--- WORK TO BE COMPLETED ---
Which rows below contain the string "pavement"? Select and copy each of them in full, and treat case as significant.

--- DATA FOR REVIEW ---
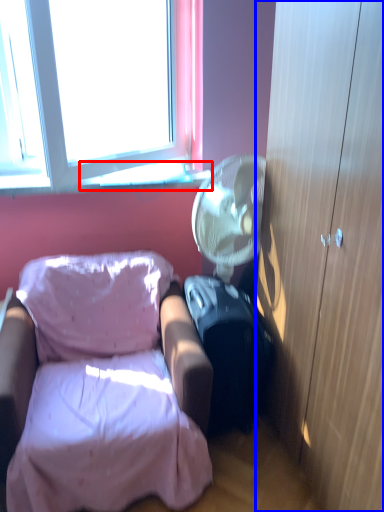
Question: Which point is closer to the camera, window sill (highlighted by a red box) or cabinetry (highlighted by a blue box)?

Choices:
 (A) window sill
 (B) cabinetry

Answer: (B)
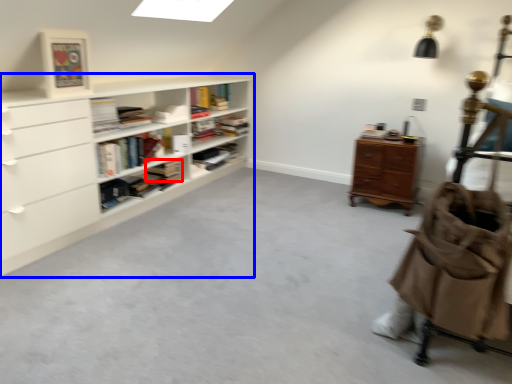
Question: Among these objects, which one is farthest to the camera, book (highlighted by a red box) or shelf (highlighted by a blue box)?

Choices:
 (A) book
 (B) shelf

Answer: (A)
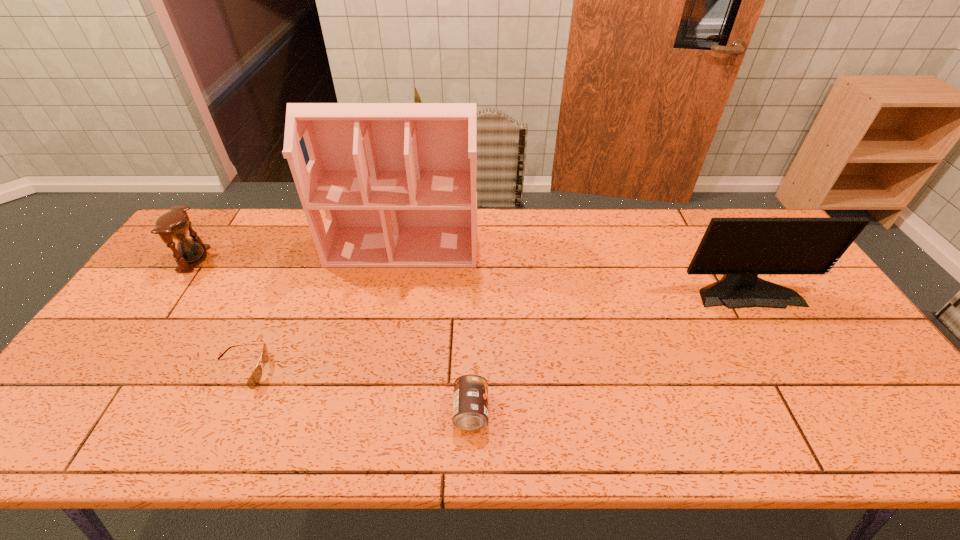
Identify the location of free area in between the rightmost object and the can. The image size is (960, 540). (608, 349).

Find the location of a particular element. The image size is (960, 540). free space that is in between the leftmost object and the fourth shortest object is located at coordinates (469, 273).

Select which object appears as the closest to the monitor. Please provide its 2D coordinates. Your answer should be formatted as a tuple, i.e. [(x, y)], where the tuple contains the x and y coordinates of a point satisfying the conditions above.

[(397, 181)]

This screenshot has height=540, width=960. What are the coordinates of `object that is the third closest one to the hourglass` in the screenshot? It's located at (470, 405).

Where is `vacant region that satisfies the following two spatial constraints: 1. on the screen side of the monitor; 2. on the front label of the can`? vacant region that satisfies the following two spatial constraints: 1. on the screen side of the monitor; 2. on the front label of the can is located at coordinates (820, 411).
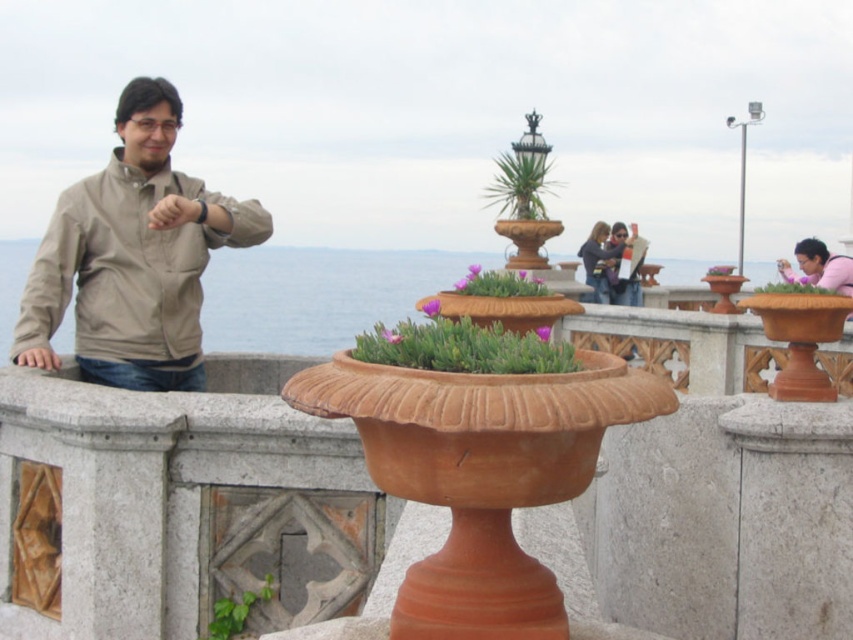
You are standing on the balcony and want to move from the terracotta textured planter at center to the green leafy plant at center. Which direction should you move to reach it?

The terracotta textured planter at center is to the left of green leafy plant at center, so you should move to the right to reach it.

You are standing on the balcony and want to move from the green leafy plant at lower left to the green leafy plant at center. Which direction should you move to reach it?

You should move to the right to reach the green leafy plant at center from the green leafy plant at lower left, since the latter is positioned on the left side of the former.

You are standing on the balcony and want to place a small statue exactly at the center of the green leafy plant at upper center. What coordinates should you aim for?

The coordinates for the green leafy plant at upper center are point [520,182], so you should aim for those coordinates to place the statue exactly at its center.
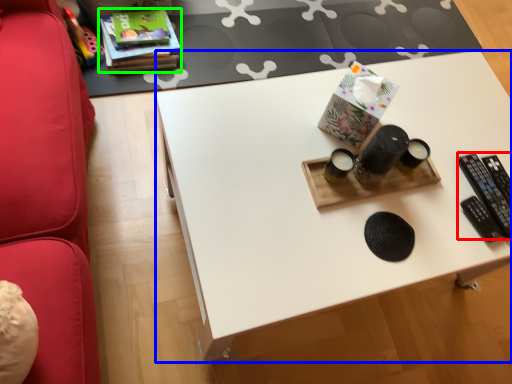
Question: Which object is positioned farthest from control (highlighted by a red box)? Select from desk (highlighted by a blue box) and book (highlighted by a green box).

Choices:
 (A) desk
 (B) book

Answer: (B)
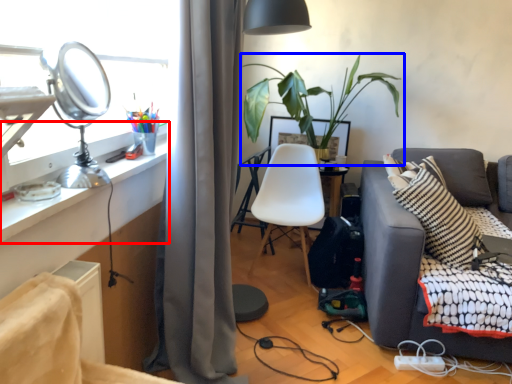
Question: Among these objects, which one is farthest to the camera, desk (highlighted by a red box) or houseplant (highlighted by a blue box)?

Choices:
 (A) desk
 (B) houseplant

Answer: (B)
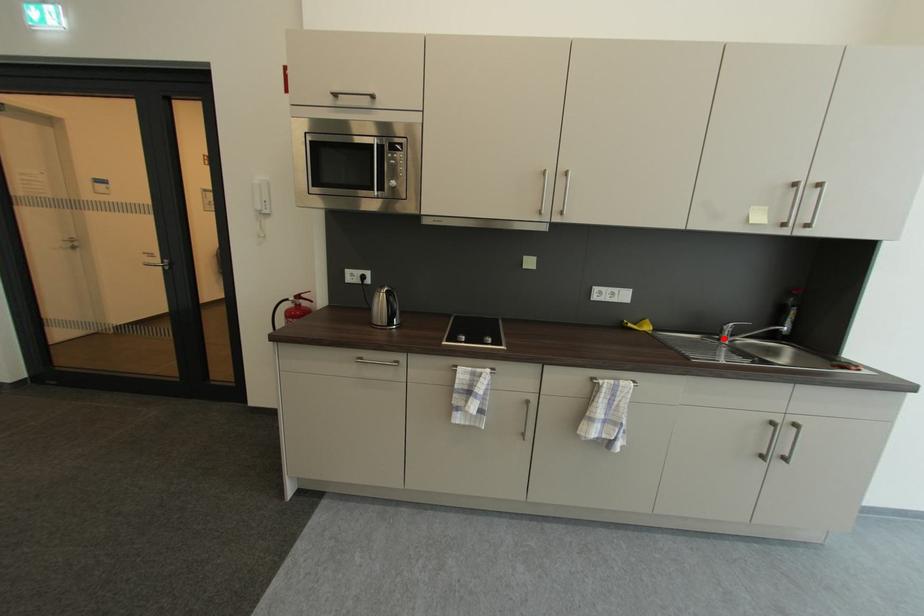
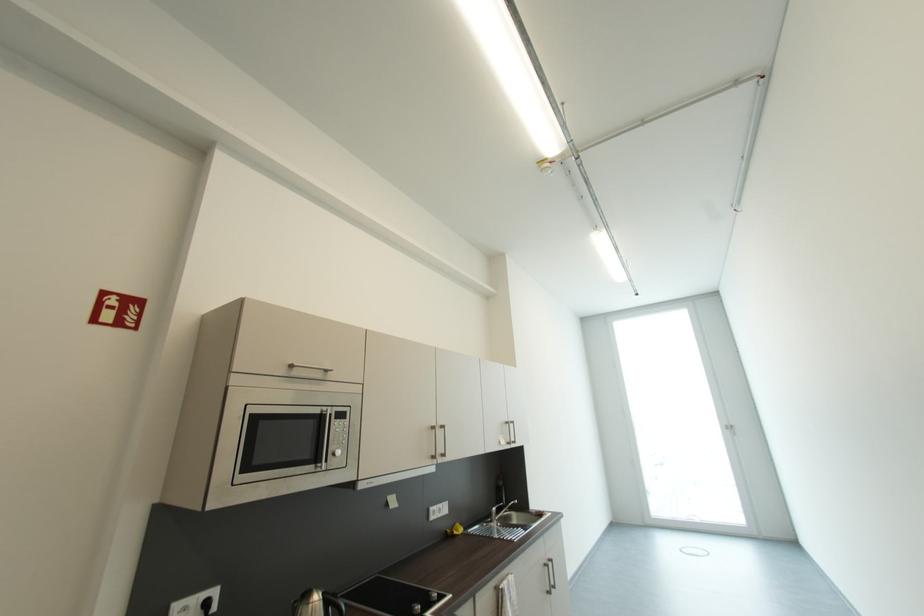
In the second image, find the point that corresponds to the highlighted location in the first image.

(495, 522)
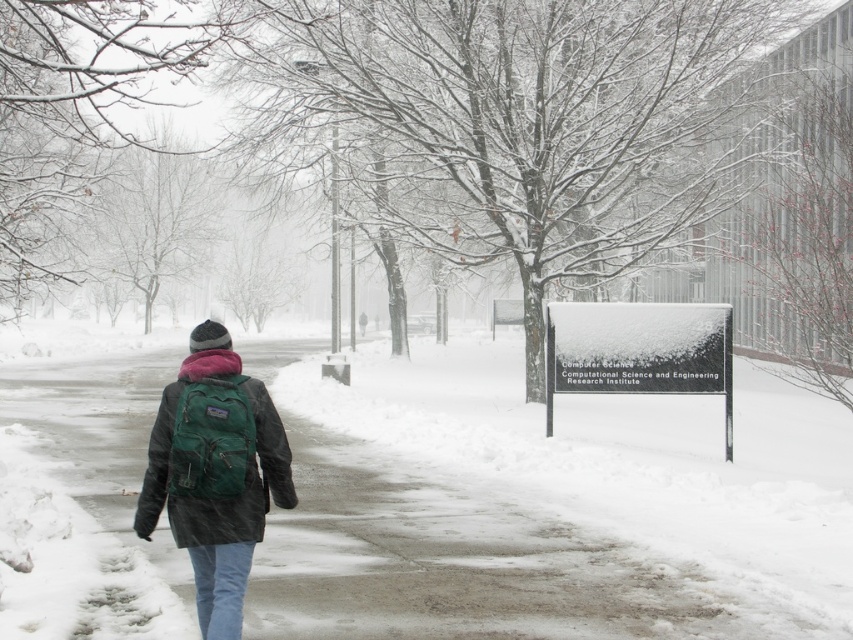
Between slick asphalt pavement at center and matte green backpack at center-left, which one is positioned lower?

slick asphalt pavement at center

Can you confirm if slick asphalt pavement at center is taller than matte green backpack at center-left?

--- YOUR SOLUTION ---
Between slick asphalt pavement at center and matte green backpack at center-left, which one is positioned lower?
slick asphalt pavement at center
Can you confirm if slick asphalt pavement at center is taller than matte green backpack at center-left?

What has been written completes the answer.